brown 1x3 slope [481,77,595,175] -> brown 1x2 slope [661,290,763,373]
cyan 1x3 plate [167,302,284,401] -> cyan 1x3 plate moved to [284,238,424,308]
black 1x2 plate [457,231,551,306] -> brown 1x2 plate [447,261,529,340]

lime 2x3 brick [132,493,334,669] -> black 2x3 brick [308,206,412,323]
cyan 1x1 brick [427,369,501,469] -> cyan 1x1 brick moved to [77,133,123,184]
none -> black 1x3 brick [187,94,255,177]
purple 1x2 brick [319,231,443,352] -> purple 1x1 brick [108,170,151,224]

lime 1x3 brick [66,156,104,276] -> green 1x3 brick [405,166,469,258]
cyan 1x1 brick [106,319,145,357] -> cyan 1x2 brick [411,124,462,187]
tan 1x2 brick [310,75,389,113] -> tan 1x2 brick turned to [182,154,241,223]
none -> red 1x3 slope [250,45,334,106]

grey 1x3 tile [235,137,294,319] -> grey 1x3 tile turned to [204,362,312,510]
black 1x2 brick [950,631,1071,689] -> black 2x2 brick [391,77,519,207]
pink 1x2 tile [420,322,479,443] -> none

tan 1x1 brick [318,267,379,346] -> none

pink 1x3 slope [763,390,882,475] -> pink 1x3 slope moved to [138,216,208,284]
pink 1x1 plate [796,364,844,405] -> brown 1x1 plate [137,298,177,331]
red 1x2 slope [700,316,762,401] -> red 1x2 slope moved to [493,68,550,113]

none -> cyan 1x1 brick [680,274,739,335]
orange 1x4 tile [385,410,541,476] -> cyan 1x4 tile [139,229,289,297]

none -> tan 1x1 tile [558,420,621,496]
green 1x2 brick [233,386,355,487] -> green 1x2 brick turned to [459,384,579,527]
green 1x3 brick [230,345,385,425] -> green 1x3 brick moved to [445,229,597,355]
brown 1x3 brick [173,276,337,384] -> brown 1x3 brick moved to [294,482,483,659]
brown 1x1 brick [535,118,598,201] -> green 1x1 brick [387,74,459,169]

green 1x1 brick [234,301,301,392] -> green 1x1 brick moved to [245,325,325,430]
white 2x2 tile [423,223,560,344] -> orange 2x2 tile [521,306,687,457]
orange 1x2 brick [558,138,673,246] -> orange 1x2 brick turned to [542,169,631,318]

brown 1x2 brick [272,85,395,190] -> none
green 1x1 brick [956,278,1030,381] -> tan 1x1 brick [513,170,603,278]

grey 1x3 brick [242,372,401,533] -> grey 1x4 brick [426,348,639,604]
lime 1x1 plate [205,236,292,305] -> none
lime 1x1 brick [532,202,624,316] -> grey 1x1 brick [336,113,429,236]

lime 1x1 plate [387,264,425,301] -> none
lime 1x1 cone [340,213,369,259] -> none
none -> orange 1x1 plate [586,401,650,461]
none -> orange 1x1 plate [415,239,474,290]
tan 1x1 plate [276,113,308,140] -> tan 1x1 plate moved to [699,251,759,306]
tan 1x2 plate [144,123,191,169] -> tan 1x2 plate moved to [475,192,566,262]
────────────────
**Task to carry out:**
Retype the data. Every line must match the original exactly.

**Task solution:**
brown 1x3 slope [481,77,595,175] -> brown 1x2 slope [661,290,763,373]
cyan 1x3 plate [167,302,284,401] -> cyan 1x3 plate moved to [284,238,424,308]
black 1x2 plate [457,231,551,306] -> brown 1x2 plate [447,261,529,340]

lime 2x3 brick [132,493,334,669] -> black 2x3 brick [308,206,412,323]
cyan 1x1 brick [427,369,501,469] -> cyan 1x1 brick moved to [77,133,123,184]
none -> black 1x3 brick [187,94,255,177]
purple 1x2 brick [319,231,443,352] -> purple 1x1 brick [108,170,151,224]

lime 1x3 brick [66,156,104,276] -> green 1x3 brick [405,166,469,258]
cyan 1x1 brick [106,319,145,357] -> cyan 1x2 brick [411,124,462,187]
tan 1x2 brick [310,75,389,113] -> tan 1x2 brick turned to [182,154,241,223]
none -> red 1x3 slope [250,45,334,106]

grey 1x3 tile [235,137,294,319] -> grey 1x3 tile turned to [204,362,312,510]
black 1x2 brick [950,631,1071,689] -> black 2x2 brick [391,77,519,207]
pink 1x2 tile [420,322,479,443] -> none

tan 1x1 brick [318,267,379,346] -> none

pink 1x3 slope [763,390,882,475] -> pink 1x3 slope moved to [138,216,208,284]
pink 1x1 plate [796,364,844,405] -> brown 1x1 plate [137,298,177,331]
red 1x2 slope [700,316,762,401] -> red 1x2 slope moved to [493,68,550,113]

none -> cyan 1x1 brick [680,274,739,335]
orange 1x4 tile [385,410,541,476] -> cyan 1x4 tile [139,229,289,297]

none -> tan 1x1 tile [558,420,621,496]
green 1x2 brick [233,386,355,487] -> green 1x2 brick turned to [459,384,579,527]
green 1x3 brick [230,345,385,425] -> green 1x3 brick moved to [445,229,597,355]
brown 1x3 brick [173,276,337,384] -> brown 1x3 brick moved to [294,482,483,659]
brown 1x1 brick [535,118,598,201] -> green 1x1 brick [387,74,459,169]

green 1x1 brick [234,301,301,392] -> green 1x1 brick moved to [245,325,325,430]
white 2x2 tile [423,223,560,344] -> orange 2x2 tile [521,306,687,457]
orange 1x2 brick [558,138,673,246] -> orange 1x2 brick turned to [542,169,631,318]

brown 1x2 brick [272,85,395,190] -> none
green 1x1 brick [956,278,1030,381] -> tan 1x1 brick [513,170,603,278]

grey 1x3 brick [242,372,401,533] -> grey 1x4 brick [426,348,639,604]
lime 1x1 plate [205,236,292,305] -> none
lime 1x1 brick [532,202,624,316] -> grey 1x1 brick [336,113,429,236]

lime 1x1 plate [387,264,425,301] -> none
lime 1x1 cone [340,213,369,259] -> none
none -> orange 1x1 plate [586,401,650,461]
none -> orange 1x1 plate [415,239,474,290]
tan 1x1 plate [276,113,308,140] -> tan 1x1 plate moved to [699,251,759,306]
tan 1x2 plate [144,123,191,169] -> tan 1x2 plate moved to [475,192,566,262]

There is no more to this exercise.